Source material
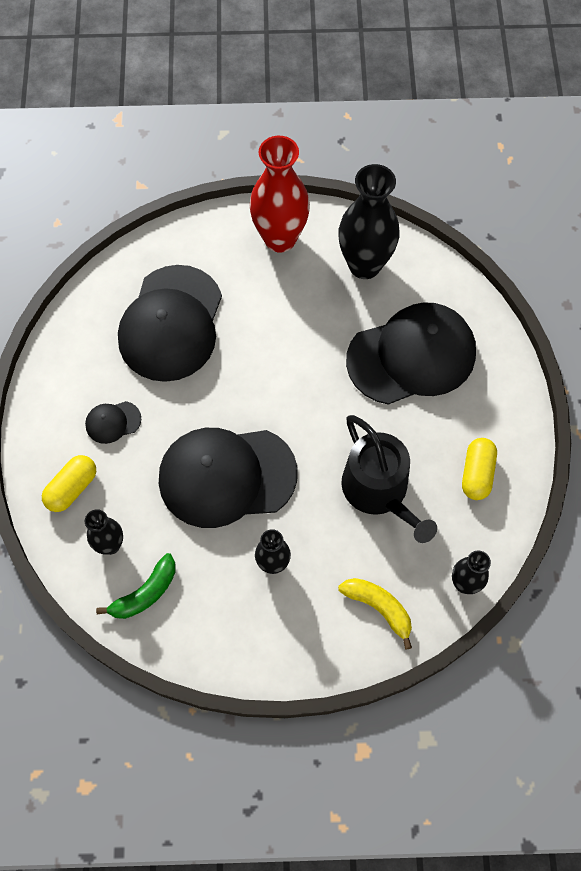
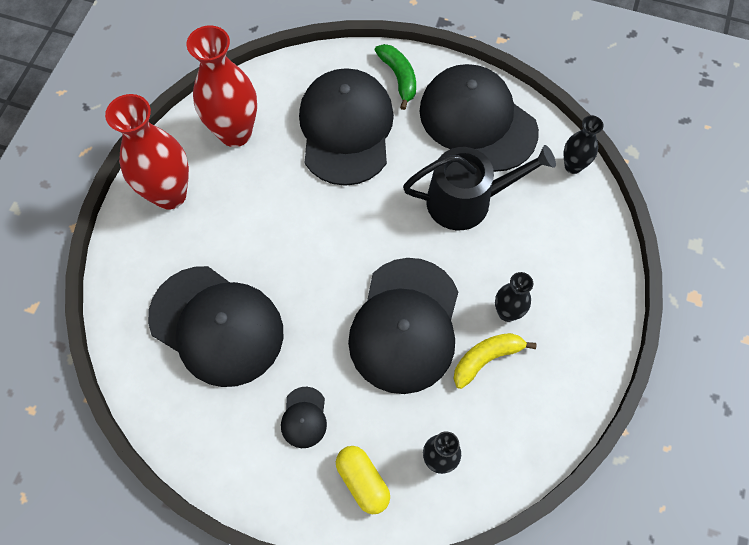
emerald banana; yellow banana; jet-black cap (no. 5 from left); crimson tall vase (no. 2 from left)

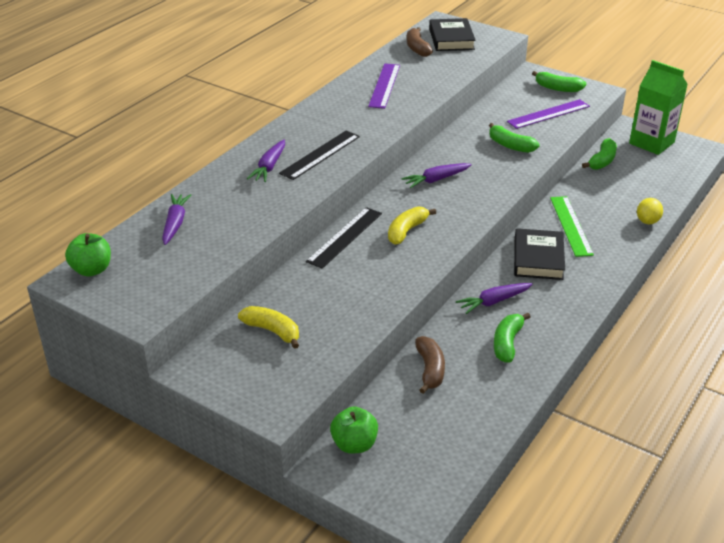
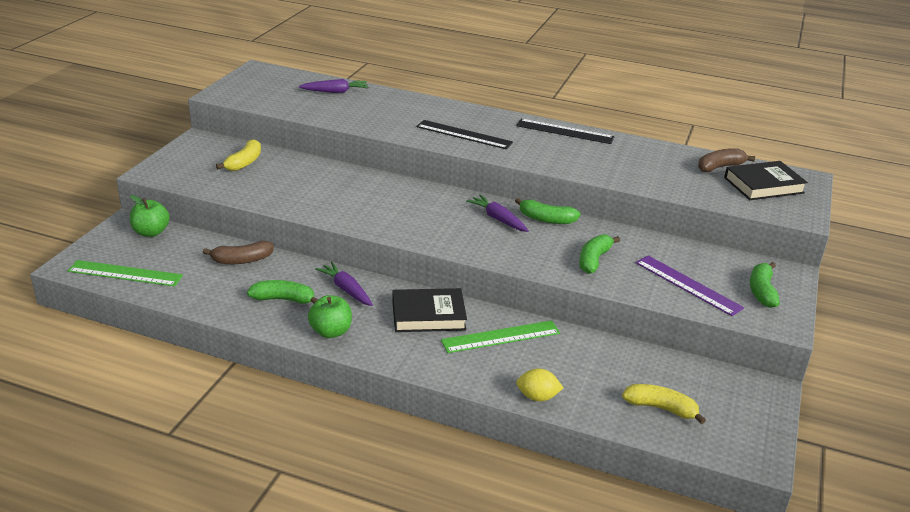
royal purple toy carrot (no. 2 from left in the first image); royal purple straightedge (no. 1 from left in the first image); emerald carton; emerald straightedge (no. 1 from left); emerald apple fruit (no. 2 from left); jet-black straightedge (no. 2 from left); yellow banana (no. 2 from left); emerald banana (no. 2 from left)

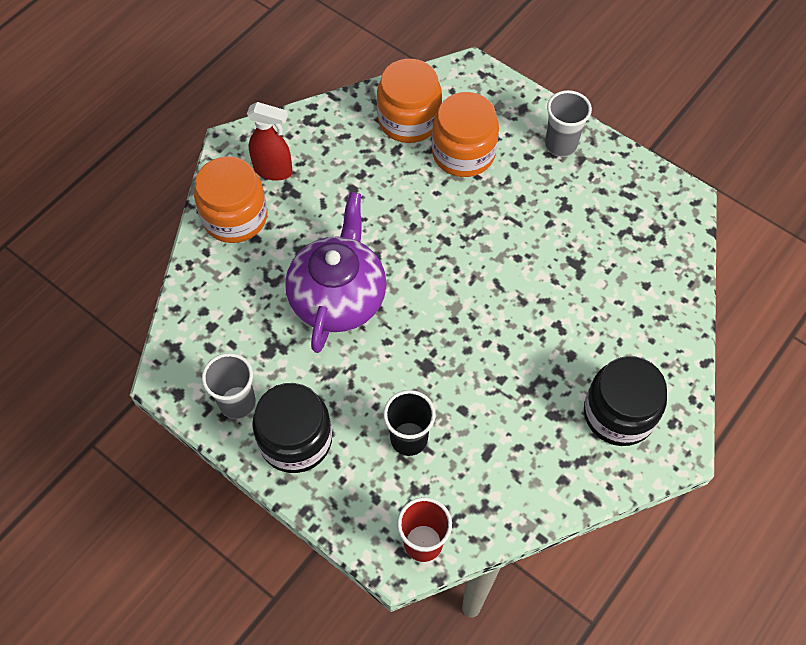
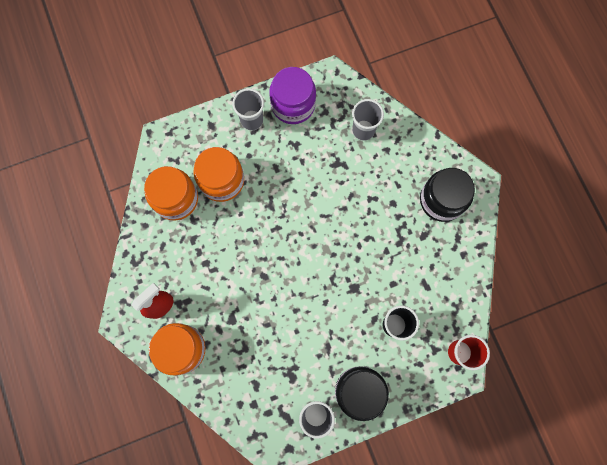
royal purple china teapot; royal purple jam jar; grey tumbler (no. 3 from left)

Requirement
Print every line above exactly as given, but not the pictures.

Response box
emerald banana; yellow banana; jet-black cap (no. 5 from left); crimson tall vase (no. 2 from left)

royal purple toy carrot (no. 2 from left in the first image); royal purple straightedge (no. 1 from left in the first image); emerald carton; emerald straightedge (no. 1 from left); emerald apple fruit (no. 2 from left); jet-black straightedge (no. 2 from left); yellow banana (no. 2 from left); emerald banana (no. 2 from left)

royal purple china teapot; royal purple jam jar; grey tumbler (no. 3 from left)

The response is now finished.